▶ [TASK DIRECTIONS]:
List every line in this data where the string "cross" occurs.

▶ [SOURCE RECORDS]:
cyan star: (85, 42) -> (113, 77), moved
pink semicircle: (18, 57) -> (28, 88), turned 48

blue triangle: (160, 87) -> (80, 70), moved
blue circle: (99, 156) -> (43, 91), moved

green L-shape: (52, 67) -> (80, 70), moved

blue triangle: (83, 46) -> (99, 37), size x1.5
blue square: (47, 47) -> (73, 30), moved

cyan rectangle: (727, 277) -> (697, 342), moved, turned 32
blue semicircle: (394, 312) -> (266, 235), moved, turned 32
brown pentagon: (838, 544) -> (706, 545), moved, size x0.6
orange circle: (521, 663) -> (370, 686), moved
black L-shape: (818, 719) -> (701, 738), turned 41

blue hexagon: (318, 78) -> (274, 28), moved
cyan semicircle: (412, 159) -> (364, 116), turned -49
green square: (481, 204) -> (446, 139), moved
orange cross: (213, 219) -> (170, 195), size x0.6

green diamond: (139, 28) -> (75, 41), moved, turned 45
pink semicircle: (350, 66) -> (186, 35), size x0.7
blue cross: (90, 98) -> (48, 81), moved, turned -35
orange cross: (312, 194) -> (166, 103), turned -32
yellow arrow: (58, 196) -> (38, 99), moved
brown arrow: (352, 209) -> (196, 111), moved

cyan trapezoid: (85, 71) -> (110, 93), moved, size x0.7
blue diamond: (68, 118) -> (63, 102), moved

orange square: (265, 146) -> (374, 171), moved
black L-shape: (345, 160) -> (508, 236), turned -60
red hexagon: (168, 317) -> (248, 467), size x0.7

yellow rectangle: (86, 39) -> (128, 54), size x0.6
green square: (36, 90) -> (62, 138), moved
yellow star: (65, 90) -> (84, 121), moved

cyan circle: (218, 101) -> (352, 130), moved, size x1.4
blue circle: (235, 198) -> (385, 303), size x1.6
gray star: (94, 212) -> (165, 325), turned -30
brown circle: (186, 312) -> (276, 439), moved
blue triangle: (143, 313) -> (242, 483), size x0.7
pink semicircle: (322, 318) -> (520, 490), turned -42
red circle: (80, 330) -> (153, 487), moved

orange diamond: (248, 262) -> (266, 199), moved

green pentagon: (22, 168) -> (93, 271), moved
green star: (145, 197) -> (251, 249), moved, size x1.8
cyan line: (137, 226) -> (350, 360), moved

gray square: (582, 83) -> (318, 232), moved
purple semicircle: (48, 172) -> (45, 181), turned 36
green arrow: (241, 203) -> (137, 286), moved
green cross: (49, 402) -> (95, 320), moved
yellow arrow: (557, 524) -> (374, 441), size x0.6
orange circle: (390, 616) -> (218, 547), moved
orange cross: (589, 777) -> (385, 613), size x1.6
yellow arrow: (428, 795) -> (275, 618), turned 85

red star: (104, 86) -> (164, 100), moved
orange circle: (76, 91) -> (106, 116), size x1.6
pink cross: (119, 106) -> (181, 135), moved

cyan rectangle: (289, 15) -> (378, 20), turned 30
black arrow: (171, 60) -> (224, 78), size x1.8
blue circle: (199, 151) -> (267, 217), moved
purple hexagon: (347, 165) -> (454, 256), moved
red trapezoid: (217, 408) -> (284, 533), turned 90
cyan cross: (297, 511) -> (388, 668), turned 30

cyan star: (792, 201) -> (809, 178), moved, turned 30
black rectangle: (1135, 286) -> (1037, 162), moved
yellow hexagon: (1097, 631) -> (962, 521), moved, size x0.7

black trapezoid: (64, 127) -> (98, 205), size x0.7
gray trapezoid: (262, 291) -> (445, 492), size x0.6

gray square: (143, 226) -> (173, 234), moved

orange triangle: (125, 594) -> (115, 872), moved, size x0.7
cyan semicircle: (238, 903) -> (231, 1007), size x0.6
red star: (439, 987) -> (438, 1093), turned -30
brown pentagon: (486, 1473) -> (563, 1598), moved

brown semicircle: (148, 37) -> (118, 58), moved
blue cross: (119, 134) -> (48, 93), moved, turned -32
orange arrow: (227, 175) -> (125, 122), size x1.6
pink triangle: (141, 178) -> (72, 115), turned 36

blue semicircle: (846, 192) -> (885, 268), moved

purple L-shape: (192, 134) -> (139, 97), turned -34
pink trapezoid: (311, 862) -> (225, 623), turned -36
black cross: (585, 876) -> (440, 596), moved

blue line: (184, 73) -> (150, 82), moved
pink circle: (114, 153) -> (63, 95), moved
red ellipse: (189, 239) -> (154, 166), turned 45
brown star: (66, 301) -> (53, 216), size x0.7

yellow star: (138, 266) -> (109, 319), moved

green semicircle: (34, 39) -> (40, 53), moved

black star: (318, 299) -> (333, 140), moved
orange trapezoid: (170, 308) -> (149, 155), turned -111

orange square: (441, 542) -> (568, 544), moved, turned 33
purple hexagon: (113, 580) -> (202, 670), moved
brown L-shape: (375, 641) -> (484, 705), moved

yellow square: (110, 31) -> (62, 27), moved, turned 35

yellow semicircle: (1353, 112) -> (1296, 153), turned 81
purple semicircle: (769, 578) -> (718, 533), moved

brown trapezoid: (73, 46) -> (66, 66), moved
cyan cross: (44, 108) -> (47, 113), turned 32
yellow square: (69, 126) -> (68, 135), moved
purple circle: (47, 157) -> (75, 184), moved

▶ [EXERCISE RESULT]:
orange cross: (213, 219) -> (170, 195), size x0.6
blue cross: (90, 98) -> (48, 81), moved, turned -35
orange cross: (312, 194) -> (166, 103), turned -32
green cross: (49, 402) -> (95, 320), moved
orange cross: (589, 777) -> (385, 613), size x1.6
pink cross: (119, 106) -> (181, 135), moved
cyan cross: (297, 511) -> (388, 668), turned 30
blue cross: (119, 134) -> (48, 93), moved, turned -32
black cross: (585, 876) -> (440, 596), moved
cyan cross: (44, 108) -> (47, 113), turned 32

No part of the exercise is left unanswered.